* _Dataset content_:
* * *

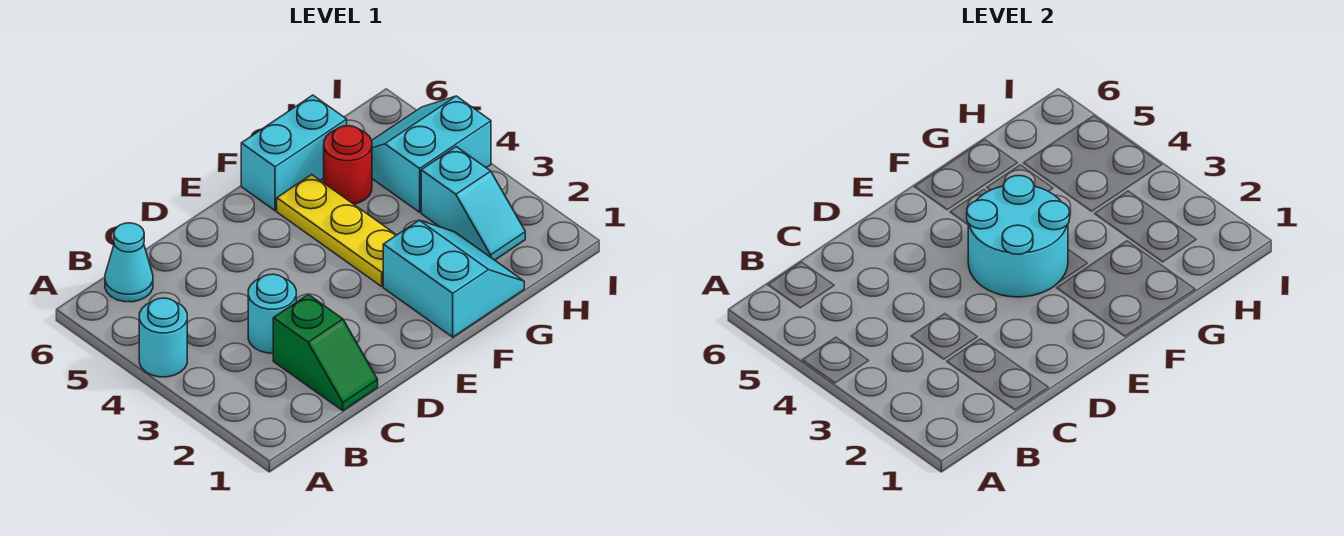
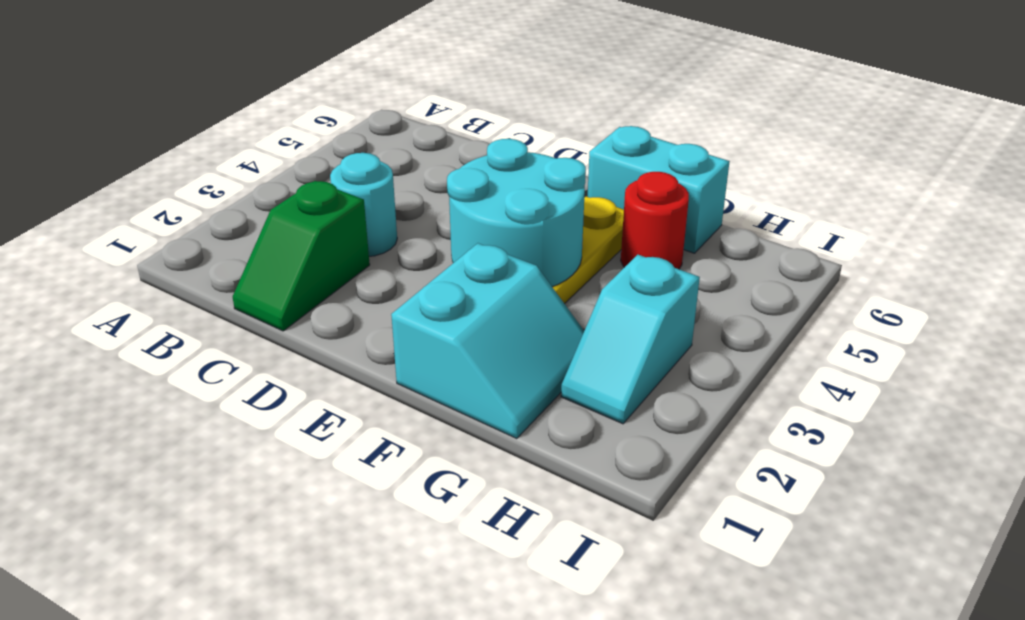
cyan round brick A4 level 1 -> none
cyan cone B6 level 1 -> none
cyan slope H4:I5 level 1 top 4 -> none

* * *

* _Problem to work on_: What you return must match, line for line, the data from the line containing "cyan cone B6 level 1 -> none" to its end, both ends included.

* _Task solution_:
cyan cone B6 level 1 -> none
cyan slope H4:I5 level 1 top 4 -> none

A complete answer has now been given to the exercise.